▶ [BRIEF]
Only one stretch of the records below is wanted: the lines from the one holding "RFID3 pin MISO: B7 -> A15" through the one holding "BARO: BME680 -> BMP280". Return it exactly, both ends included.

[Start of Attachment]

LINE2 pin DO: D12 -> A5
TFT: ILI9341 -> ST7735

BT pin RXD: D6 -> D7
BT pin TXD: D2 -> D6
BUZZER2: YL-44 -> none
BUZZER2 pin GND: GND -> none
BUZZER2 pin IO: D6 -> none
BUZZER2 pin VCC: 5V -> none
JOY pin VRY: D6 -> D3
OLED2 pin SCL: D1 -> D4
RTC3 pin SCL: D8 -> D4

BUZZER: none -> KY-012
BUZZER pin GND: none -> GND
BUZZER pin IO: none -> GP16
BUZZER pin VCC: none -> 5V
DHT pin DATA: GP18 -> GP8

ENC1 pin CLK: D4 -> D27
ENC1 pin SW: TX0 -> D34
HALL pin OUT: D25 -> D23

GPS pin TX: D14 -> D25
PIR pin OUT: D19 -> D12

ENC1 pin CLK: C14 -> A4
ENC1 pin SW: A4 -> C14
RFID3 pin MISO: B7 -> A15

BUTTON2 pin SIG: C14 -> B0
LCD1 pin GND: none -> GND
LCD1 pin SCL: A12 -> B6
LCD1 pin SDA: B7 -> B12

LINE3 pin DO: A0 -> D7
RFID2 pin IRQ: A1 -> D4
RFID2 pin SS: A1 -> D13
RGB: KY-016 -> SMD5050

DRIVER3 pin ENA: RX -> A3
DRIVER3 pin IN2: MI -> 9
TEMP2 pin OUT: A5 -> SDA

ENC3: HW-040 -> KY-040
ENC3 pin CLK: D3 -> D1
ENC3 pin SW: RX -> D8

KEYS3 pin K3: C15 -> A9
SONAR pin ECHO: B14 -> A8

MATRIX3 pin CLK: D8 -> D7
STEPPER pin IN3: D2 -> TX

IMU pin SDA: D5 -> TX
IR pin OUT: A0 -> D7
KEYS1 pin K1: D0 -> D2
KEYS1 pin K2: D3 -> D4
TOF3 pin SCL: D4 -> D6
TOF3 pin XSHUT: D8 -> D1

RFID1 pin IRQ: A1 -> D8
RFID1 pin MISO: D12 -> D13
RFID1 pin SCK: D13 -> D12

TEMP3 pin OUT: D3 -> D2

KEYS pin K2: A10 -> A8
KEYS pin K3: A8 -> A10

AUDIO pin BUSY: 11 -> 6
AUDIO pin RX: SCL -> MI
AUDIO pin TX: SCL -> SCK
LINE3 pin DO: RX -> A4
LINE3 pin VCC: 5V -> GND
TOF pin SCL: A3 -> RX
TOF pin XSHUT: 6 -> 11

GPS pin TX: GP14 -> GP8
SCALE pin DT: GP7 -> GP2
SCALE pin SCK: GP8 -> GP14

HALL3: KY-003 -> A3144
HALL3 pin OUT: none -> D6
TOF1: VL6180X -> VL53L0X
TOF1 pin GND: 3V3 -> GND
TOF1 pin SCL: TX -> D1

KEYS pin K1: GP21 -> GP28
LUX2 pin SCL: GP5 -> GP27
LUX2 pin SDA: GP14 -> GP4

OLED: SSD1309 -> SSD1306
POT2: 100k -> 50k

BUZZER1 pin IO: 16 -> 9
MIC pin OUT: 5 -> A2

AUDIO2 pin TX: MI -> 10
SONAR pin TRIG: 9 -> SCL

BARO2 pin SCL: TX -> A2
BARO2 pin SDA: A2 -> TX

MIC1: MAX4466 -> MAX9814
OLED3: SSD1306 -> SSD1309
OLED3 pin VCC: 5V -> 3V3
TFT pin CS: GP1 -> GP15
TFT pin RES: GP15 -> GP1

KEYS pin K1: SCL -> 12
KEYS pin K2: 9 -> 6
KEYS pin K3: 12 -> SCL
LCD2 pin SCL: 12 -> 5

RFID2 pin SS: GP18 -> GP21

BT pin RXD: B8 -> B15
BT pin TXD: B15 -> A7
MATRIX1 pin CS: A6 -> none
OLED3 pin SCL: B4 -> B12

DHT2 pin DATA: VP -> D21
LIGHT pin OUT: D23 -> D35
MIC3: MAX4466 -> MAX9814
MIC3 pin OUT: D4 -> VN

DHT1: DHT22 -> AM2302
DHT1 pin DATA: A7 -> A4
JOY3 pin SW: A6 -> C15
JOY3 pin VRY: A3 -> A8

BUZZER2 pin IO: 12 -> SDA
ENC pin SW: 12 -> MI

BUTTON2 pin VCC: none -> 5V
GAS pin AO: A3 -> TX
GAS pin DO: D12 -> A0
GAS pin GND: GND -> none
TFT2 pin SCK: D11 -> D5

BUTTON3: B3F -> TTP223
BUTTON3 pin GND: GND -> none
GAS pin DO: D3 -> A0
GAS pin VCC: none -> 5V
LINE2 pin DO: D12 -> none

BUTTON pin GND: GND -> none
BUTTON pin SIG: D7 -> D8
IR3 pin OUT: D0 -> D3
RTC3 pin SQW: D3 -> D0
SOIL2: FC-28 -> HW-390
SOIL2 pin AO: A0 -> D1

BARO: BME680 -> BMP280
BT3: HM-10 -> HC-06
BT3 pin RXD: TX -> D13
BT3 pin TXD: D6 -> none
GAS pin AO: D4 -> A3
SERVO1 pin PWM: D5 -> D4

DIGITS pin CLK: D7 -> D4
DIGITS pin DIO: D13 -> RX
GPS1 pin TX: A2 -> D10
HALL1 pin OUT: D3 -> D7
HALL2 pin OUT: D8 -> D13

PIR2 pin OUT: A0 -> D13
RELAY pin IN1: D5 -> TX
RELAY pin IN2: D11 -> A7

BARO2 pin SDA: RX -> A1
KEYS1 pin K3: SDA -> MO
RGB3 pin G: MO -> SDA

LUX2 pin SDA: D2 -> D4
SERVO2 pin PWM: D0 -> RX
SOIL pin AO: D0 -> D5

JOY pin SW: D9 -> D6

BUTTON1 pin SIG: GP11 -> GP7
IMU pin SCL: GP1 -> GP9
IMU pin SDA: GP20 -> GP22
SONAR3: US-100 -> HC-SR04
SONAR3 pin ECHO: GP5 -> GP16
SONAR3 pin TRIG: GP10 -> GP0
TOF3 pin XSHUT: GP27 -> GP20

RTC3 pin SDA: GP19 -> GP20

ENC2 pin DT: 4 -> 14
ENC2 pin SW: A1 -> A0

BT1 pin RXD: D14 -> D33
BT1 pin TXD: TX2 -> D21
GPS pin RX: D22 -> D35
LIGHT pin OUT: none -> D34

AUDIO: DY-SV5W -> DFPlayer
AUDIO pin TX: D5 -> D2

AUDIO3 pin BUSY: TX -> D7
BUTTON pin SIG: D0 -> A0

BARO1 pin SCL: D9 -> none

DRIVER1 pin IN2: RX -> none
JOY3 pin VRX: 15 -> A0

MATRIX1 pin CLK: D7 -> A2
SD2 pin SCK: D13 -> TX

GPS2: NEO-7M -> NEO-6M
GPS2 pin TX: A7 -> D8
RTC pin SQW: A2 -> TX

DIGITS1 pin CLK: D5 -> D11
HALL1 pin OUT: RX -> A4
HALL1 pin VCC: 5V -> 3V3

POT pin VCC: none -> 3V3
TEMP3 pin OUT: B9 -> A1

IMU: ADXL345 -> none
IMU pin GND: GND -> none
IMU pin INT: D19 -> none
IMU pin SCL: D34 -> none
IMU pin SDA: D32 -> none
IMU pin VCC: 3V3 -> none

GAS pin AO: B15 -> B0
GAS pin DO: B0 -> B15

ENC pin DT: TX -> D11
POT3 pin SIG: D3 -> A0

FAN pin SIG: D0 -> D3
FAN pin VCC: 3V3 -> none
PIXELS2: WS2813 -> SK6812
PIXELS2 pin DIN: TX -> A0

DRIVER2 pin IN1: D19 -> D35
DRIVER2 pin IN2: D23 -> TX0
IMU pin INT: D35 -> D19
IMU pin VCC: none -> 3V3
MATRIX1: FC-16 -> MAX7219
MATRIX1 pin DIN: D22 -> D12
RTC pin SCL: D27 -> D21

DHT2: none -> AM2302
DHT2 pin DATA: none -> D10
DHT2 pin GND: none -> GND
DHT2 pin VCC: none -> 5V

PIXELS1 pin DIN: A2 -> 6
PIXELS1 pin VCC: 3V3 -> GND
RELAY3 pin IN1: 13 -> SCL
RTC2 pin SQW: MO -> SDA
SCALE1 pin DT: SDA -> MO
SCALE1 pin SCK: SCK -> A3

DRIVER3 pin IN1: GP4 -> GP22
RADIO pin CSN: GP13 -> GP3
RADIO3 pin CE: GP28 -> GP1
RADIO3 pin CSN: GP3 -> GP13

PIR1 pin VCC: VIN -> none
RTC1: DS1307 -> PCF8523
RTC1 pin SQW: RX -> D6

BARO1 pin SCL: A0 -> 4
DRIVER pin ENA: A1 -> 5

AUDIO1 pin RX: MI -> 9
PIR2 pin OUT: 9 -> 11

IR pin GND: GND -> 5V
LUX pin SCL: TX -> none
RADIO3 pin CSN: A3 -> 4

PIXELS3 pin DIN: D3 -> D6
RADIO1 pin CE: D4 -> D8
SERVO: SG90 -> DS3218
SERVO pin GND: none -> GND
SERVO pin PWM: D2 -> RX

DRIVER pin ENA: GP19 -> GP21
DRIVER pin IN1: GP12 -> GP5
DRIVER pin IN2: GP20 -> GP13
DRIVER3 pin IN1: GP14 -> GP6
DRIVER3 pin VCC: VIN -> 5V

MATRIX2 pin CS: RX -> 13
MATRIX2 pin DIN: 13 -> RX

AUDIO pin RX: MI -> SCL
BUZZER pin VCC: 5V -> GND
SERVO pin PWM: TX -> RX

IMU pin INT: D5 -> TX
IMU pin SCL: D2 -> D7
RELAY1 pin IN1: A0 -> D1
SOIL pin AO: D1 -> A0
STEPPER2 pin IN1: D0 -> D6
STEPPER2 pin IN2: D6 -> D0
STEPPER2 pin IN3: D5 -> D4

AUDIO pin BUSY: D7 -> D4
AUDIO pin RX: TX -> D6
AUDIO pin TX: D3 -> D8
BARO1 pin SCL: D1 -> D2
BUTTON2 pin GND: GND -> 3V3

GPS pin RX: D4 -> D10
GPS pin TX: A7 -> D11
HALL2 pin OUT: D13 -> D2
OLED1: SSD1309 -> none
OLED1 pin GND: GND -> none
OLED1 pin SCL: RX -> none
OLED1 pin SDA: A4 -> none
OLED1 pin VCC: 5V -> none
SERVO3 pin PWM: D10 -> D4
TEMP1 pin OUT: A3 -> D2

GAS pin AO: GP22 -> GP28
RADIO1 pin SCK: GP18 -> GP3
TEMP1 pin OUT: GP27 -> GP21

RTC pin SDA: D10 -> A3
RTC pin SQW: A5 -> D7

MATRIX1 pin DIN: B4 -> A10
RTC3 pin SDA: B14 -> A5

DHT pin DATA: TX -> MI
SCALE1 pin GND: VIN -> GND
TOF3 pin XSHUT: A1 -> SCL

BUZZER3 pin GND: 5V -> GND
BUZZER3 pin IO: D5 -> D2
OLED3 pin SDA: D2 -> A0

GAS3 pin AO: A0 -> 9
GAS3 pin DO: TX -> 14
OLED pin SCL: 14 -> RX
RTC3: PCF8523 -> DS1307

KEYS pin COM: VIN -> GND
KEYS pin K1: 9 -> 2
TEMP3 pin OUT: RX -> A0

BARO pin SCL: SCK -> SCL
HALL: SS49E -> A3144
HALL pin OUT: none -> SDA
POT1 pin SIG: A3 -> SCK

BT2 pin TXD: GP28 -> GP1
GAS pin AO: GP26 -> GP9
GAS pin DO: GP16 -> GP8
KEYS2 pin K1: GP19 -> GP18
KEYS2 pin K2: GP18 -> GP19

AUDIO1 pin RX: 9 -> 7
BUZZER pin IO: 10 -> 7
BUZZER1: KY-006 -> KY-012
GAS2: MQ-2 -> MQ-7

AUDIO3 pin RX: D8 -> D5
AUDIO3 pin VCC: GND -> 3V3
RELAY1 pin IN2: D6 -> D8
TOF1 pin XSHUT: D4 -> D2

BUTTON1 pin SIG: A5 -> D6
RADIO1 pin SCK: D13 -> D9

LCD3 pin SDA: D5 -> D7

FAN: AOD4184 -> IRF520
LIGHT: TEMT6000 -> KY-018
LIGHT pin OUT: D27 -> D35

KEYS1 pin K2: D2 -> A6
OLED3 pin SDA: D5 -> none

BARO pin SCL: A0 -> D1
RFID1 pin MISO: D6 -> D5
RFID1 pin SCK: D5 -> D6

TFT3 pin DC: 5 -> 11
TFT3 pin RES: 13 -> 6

[End of Attachment]

▶ [WRITTEN ANSWER]
RFID3 pin MISO: B7 -> A15

BUTTON2 pin SIG: C14 -> B0
LCD1 pin GND: none -> GND
LCD1 pin SCL: A12 -> B6
LCD1 pin SDA: B7 -> B12

LINE3 pin DO: A0 -> D7
RFID2 pin IRQ: A1 -> D4
RFID2 pin SS: A1 -> D13
RGB: KY-016 -> SMD5050

DRIVER3 pin ENA: RX -> A3
DRIVER3 pin IN2: MI -> 9
TEMP2 pin OUT: A5 -> SDA

ENC3: HW-040 -> KY-040
ENC3 pin CLK: D3 -> D1
ENC3 pin SW: RX -> D8

KEYS3 pin K3: C15 -> A9
SONAR pin ECHO: B14 -> A8

MATRIX3 pin CLK: D8 -> D7
STEPPER pin IN3: D2 -> TX

IMU pin SDA: D5 -> TX
IR pin OUT: A0 -> D7
KEYS1 pin K1: D0 -> D2
KEYS1 pin K2: D3 -> D4
TOF3 pin SCL: D4 -> D6
TOF3 pin XSHUT: D8 -> D1

RFID1 pin IRQ: A1 -> D8
RFID1 pin MISO: D12 -> D13
RFID1 pin SCK: D13 -> D12

TEMP3 pin OUT: D3 -> D2

KEYS pin K2: A10 -> A8
KEYS pin K3: A8 -> A10

AUDIO pin BUSY: 11 -> 6
AUDIO pin RX: SCL -> MI
AUDIO pin TX: SCL -> SCK
LINE3 pin DO: RX -> A4
LINE3 pin VCC: 5V -> GND
TOF pin SCL: A3 -> RX
TOF pin XSHUT: 6 -> 11

GPS pin TX: GP14 -> GP8
SCALE pin DT: GP7 -> GP2
SCALE pin SCK: GP8 -> GP14

HALL3: KY-003 -> A3144
HALL3 pin OUT: none -> D6
TOF1: VL6180X -> VL53L0X
TOF1 pin GND: 3V3 -> GND
TOF1 pin SCL: TX -> D1

KEYS pin K1: GP21 -> GP28
LUX2 pin SCL: GP5 -> GP27
LUX2 pin SDA: GP14 -> GP4

OLED: SSD1309 -> SSD1306
POT2: 100k -> 50k

BUZZER1 pin IO: 16 -> 9
MIC pin OUT: 5 -> A2

AUDIO2 pin TX: MI -> 10
SONAR pin TRIG: 9 -> SCL

BARO2 pin SCL: TX -> A2
BARO2 pin SDA: A2 -> TX

MIC1: MAX4466 -> MAX9814
OLED3: SSD1306 -> SSD1309
OLED3 pin VCC: 5V -> 3V3
TFT pin CS: GP1 -> GP15
TFT pin RES: GP15 -> GP1

KEYS pin K1: SCL -> 12
KEYS pin K2: 9 -> 6
KEYS pin K3: 12 -> SCL
LCD2 pin SCL: 12 -> 5

RFID2 pin SS: GP18 -> GP21

BT pin RXD: B8 -> B15
BT pin TXD: B15 -> A7
MATRIX1 pin CS: A6 -> none
OLED3 pin SCL: B4 -> B12

DHT2 pin DATA: VP -> D21
LIGHT pin OUT: D23 -> D35
MIC3: MAX4466 -> MAX9814
MIC3 pin OUT: D4 -> VN

DHT1: DHT22 -> AM2302
DHT1 pin DATA: A7 -> A4
JOY3 pin SW: A6 -> C15
JOY3 pin VRY: A3 -> A8

BUZZER2 pin IO: 12 -> SDA
ENC pin SW: 12 -> MI

BUTTON2 pin VCC: none -> 5V
GAS pin AO: A3 -> TX
GAS pin DO: D12 -> A0
GAS pin GND: GND -> none
TFT2 pin SCK: D11 -> D5

BUTTON3: B3F -> TTP223
BUTTON3 pin GND: GND -> none
GAS pin DO: D3 -> A0
GAS pin VCC: none -> 5V
LINE2 pin DO: D12 -> none

BUTTON pin GND: GND -> none
BUTTON pin SIG: D7 -> D8
IR3 pin OUT: D0 -> D3
RTC3 pin SQW: D3 -> D0
SOIL2: FC-28 -> HW-390
SOIL2 pin AO: A0 -> D1

BARO: BME680 -> BMP280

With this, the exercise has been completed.